STATED TASK: Copy every line of the entries below, requests included, and add -142 to each number in the coordinate answers. Leave the pictures out of your answer.

---

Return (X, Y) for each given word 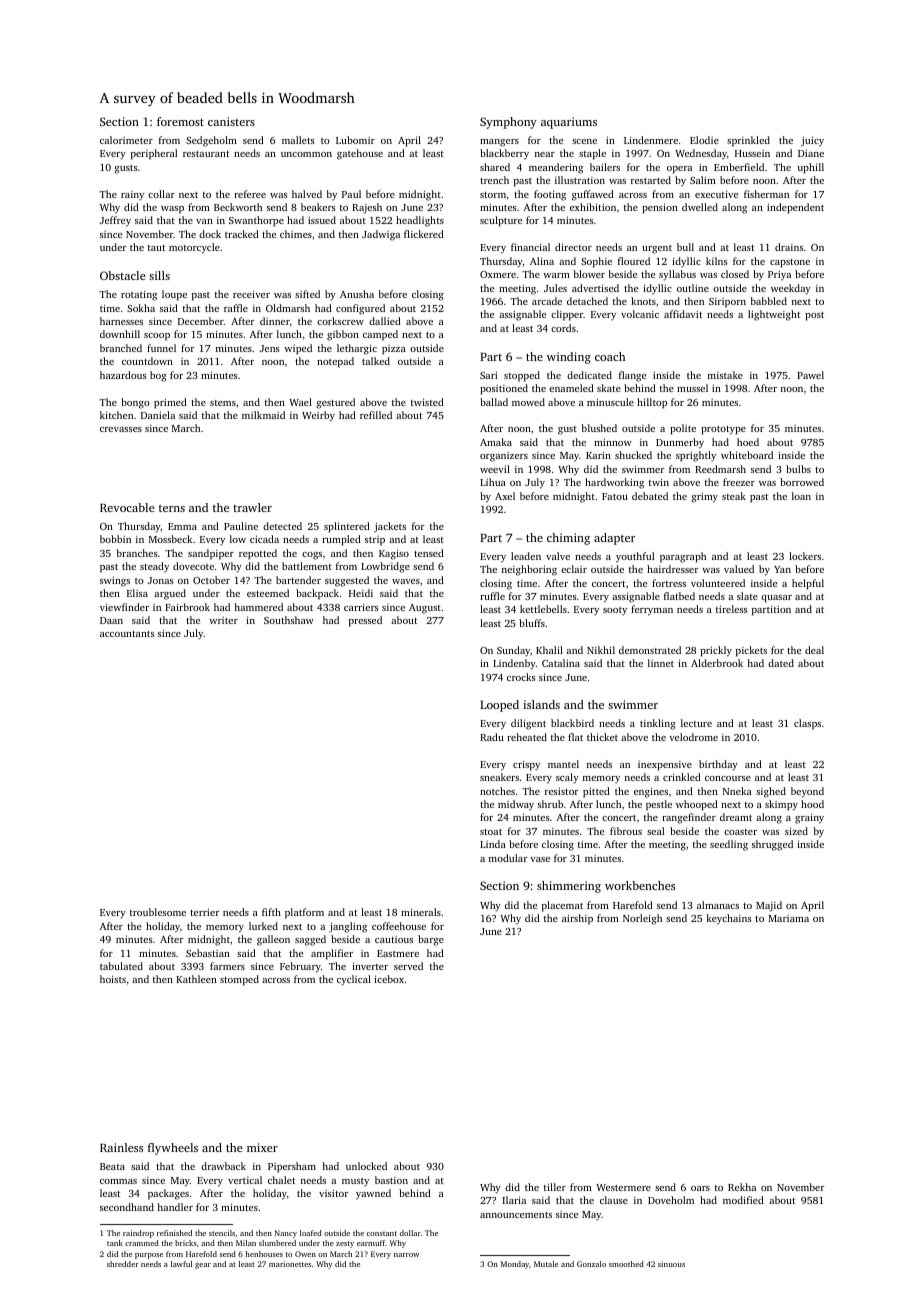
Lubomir (355, 140)
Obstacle (123, 275)
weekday (791, 289)
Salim (703, 180)
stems (223, 403)
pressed (365, 621)
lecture (696, 723)
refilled (376, 415)
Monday (515, 1265)
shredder (123, 1264)
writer (223, 620)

---

THE SOLUTION:
Return (X, Y) for each given word 
Lubomir (213, -2)
Obstacle (-19, 133)
weekday (649, 147)
Salim (561, 38)
stems (81, 261)
pressed (223, 479)
lecture (554, 581)
refilled (234, 273)
Monday (373, 1123)
shredder (-19, 1122)
writer (81, 478)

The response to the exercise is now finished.